Exercise data.
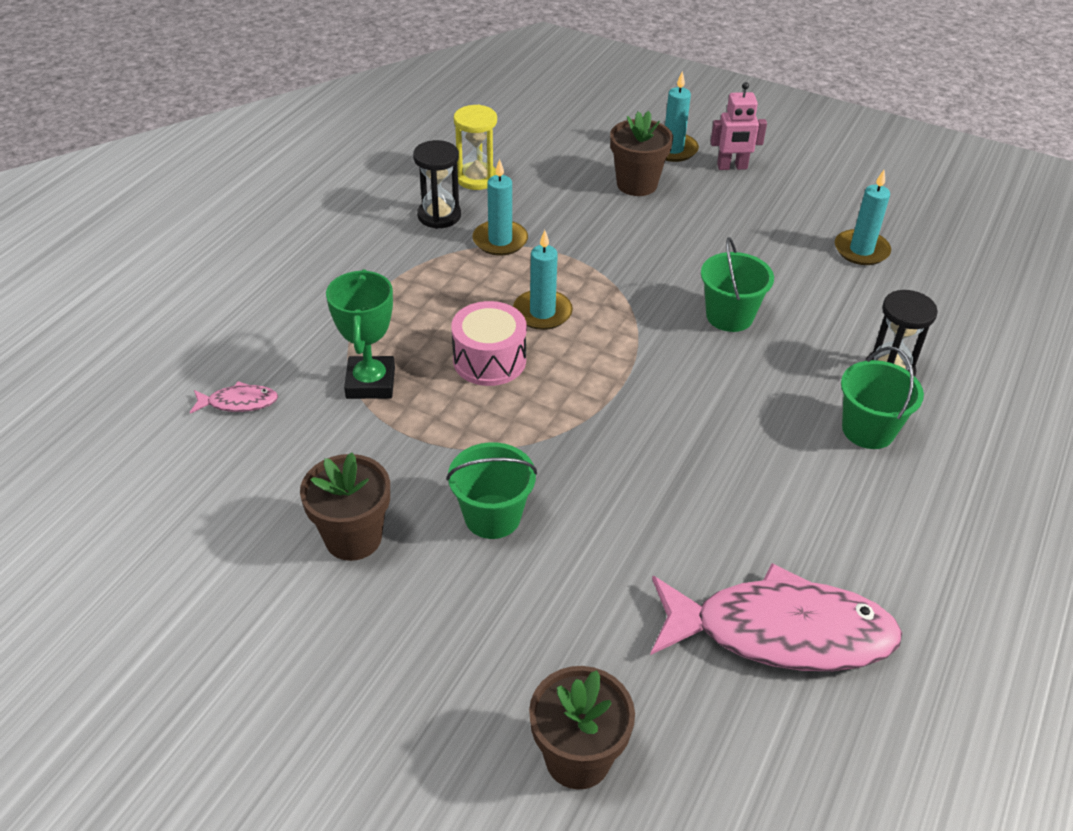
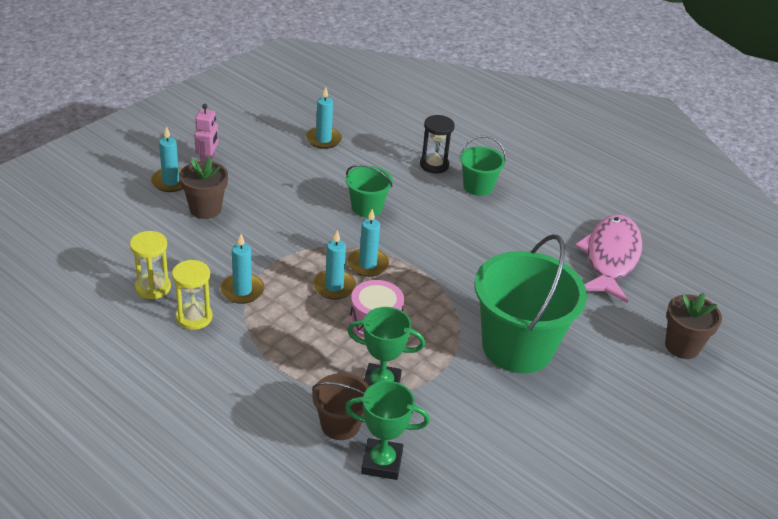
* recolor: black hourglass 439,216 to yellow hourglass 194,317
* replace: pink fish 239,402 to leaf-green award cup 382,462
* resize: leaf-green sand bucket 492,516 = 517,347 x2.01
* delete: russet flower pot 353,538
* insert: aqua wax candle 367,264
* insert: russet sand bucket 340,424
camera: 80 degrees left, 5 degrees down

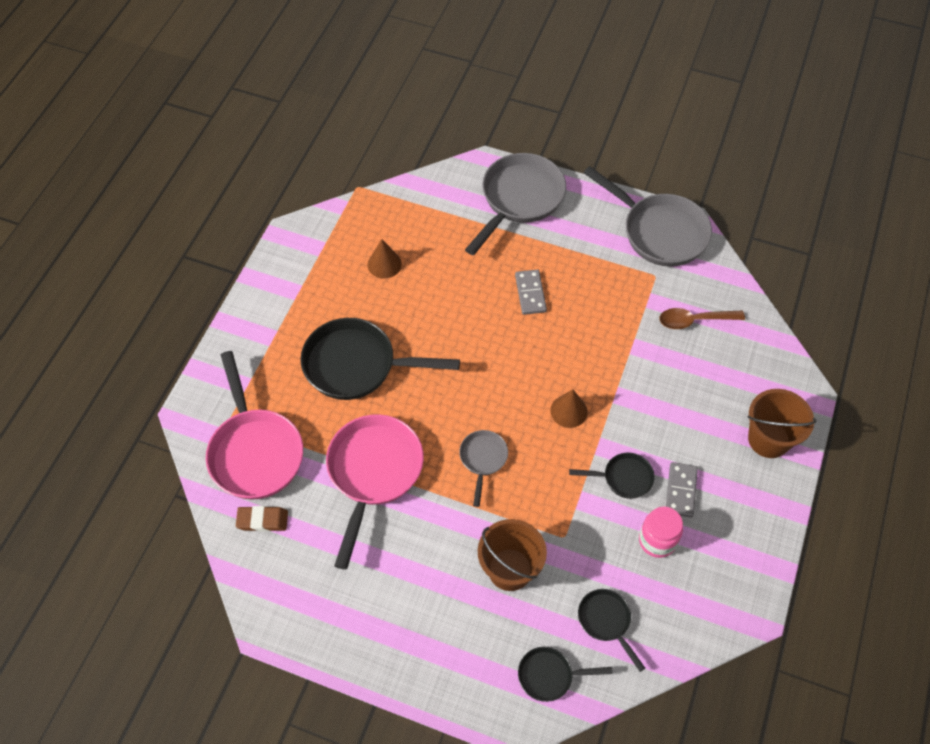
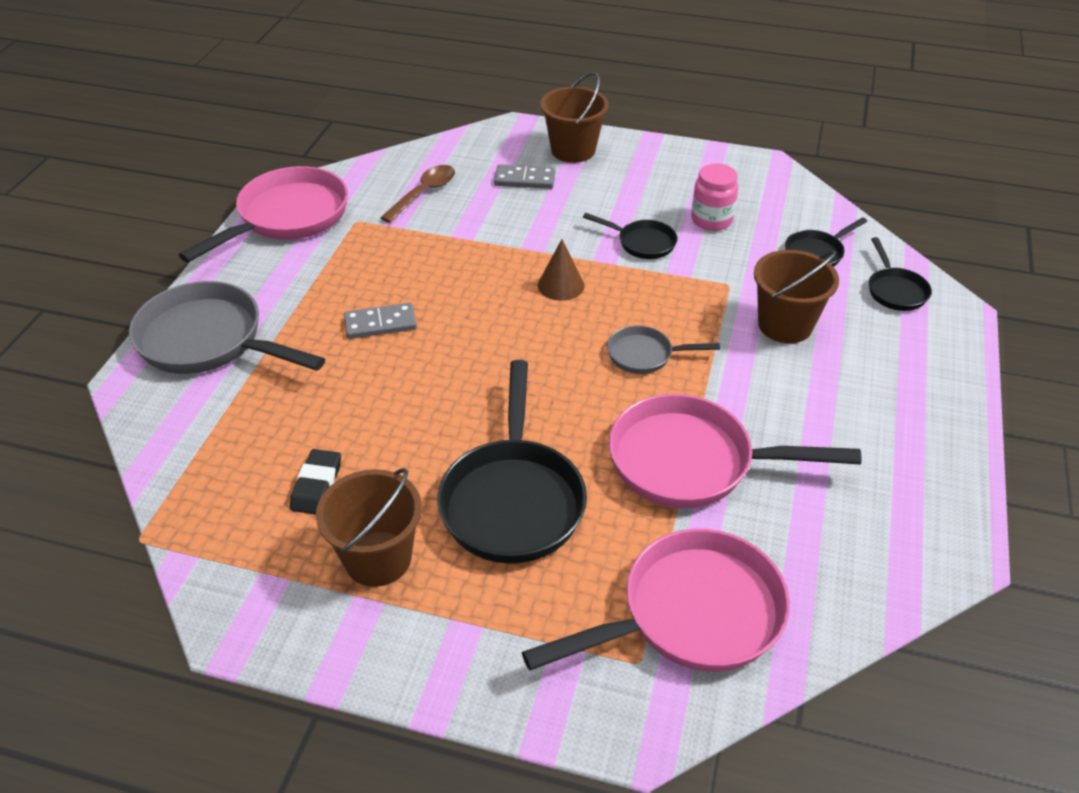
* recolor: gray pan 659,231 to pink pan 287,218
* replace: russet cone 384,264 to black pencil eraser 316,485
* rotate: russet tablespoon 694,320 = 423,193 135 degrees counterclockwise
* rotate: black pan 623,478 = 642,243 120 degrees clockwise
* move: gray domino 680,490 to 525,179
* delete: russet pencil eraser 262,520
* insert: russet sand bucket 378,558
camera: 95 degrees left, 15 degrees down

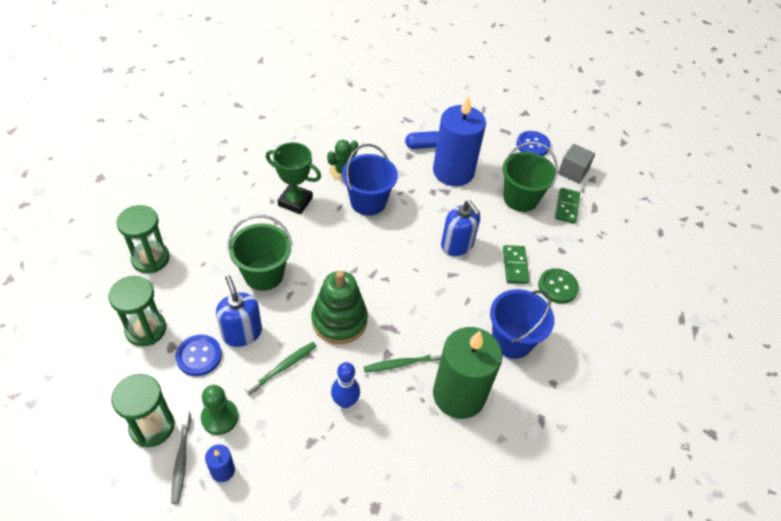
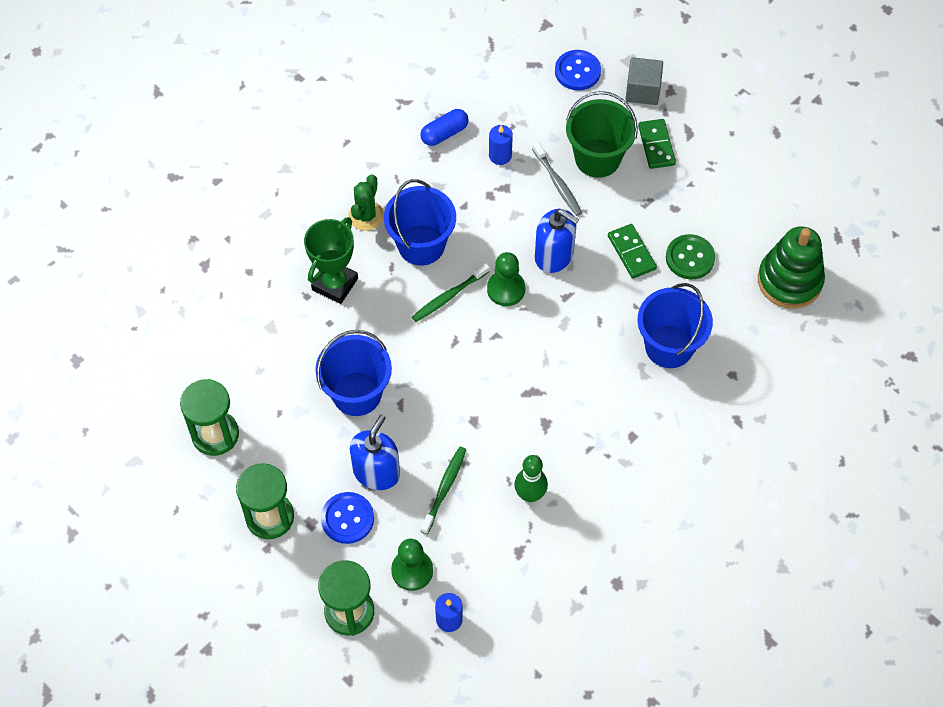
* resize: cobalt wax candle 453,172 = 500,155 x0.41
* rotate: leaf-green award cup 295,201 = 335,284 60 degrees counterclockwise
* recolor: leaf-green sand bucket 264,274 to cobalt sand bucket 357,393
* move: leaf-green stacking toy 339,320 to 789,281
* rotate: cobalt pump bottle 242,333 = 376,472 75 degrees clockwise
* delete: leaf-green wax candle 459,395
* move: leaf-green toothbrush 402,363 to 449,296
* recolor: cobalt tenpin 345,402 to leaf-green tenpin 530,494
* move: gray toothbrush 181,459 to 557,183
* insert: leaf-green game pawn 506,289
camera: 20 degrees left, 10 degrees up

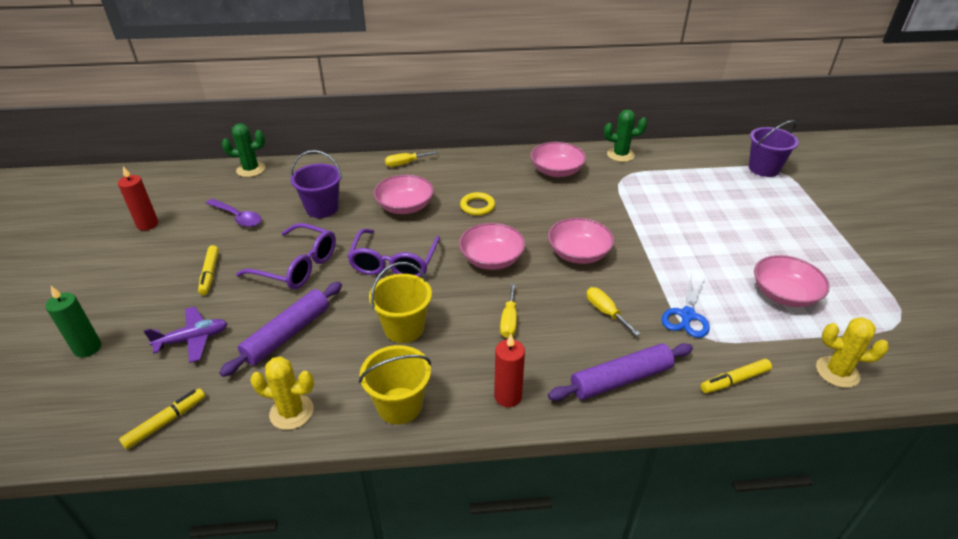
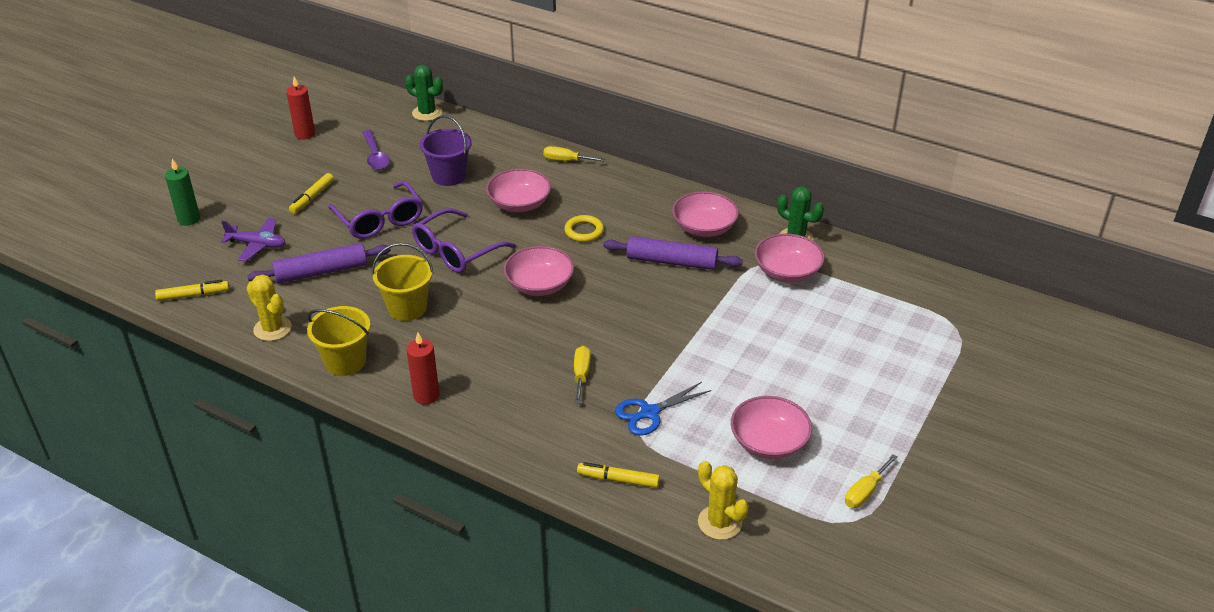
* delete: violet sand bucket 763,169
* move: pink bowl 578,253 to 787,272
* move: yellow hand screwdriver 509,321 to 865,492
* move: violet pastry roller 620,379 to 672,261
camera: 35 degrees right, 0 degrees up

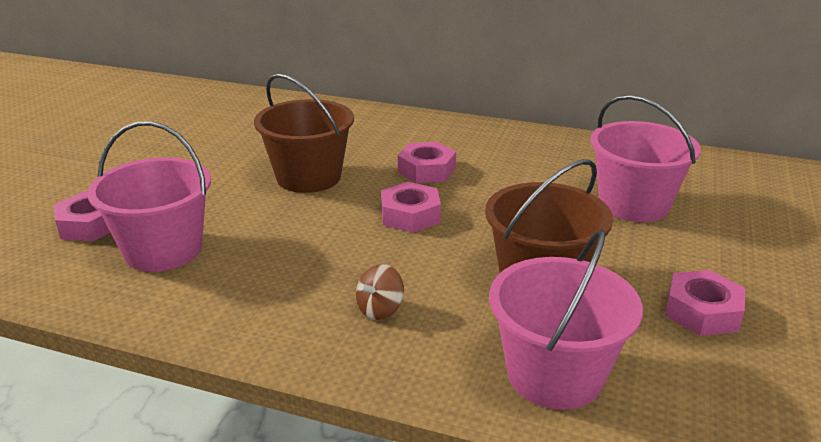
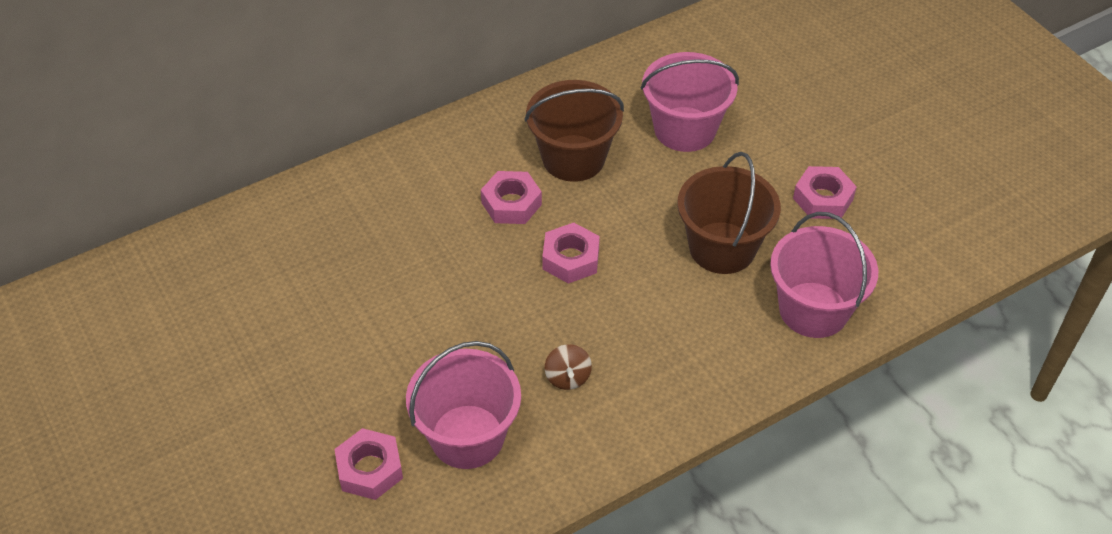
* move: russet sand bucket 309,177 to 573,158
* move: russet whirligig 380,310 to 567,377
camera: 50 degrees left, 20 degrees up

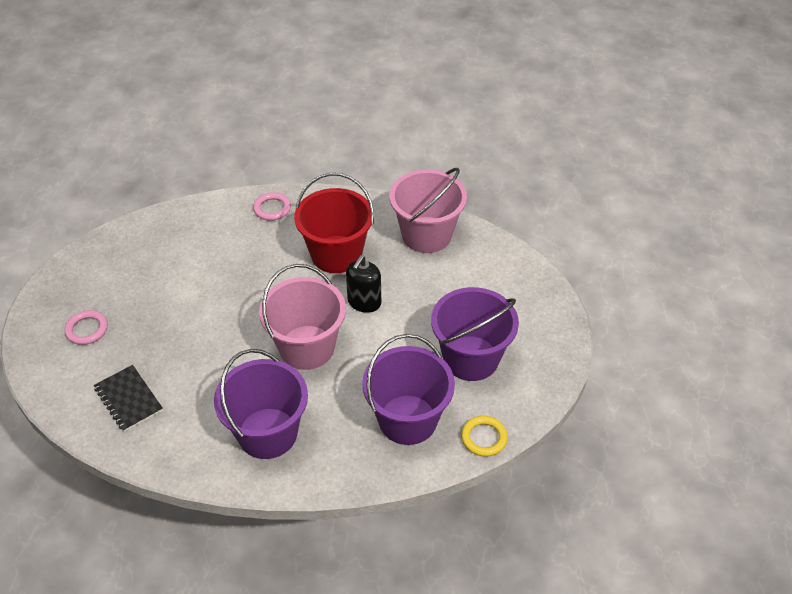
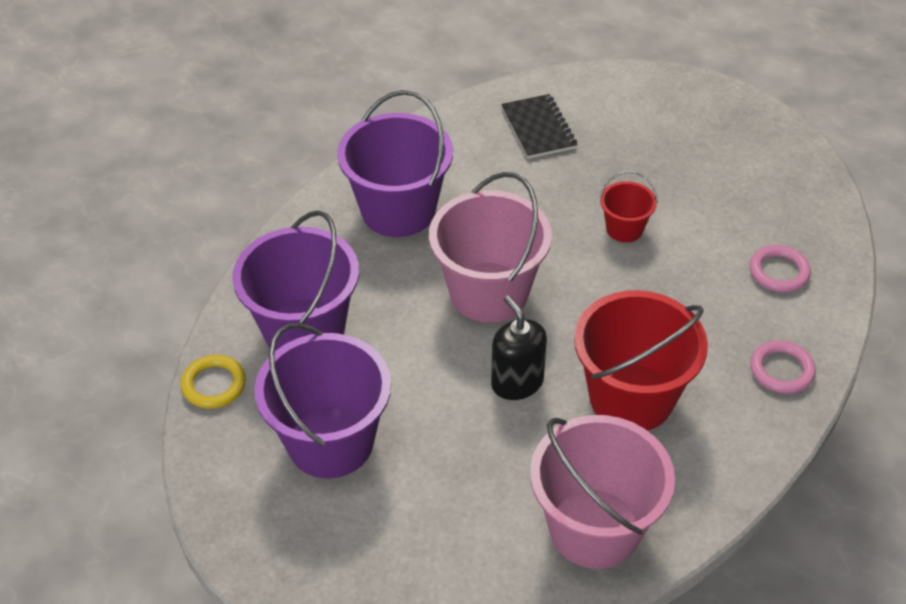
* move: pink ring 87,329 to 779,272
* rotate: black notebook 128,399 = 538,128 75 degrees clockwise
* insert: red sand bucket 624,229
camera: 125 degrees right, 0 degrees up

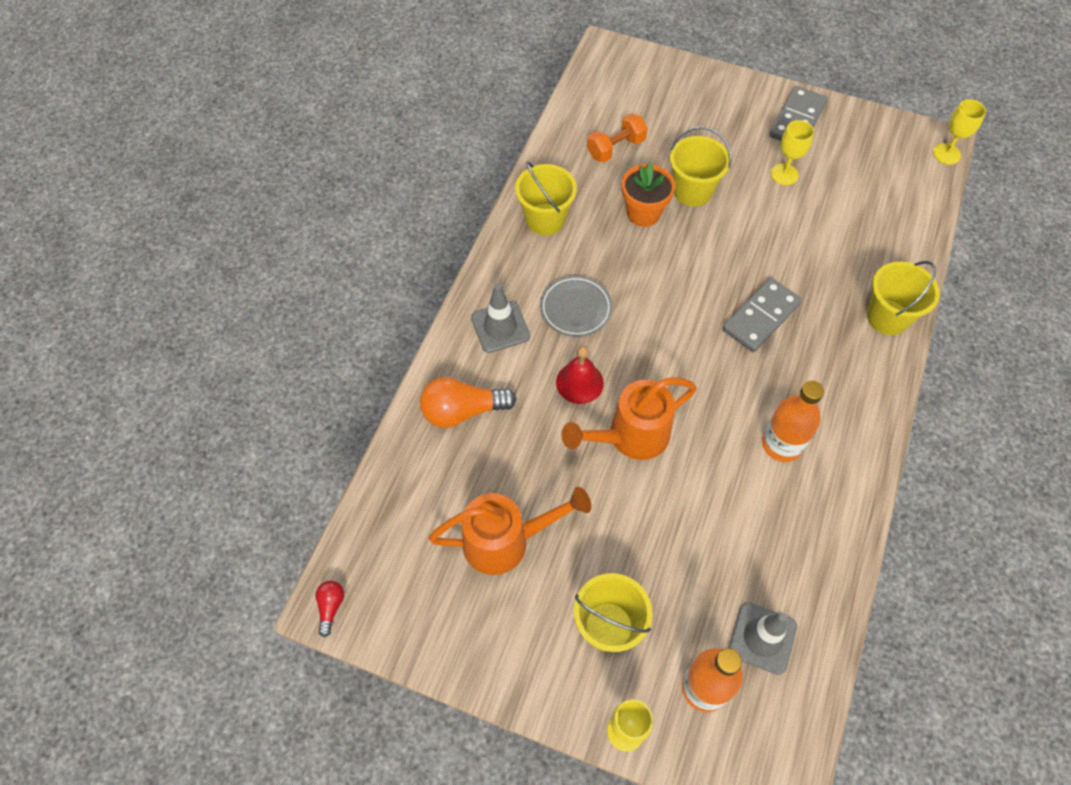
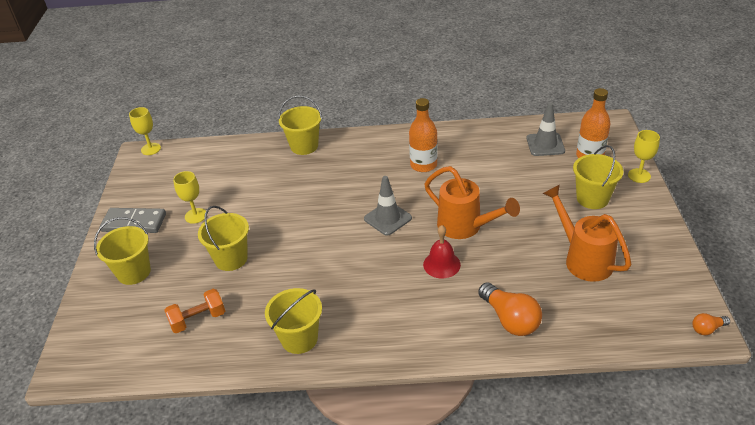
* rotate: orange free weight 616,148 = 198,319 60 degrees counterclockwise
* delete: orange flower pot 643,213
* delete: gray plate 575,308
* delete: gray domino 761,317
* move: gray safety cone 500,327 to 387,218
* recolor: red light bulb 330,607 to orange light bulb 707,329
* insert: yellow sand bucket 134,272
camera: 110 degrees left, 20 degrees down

What this task involves. Output must match the lines from the start of the records above through the line that contains "sand bucket 340,424", exactly and with every picture removed.

Response box.
* recolor: black hourglass 439,216 to yellow hourglass 194,317
* replace: pink fish 239,402 to leaf-green award cup 382,462
* resize: leaf-green sand bucket 492,516 = 517,347 x2.01
* delete: russet flower pot 353,538
* insert: aqua wax candle 367,264
* insert: russet sand bucket 340,424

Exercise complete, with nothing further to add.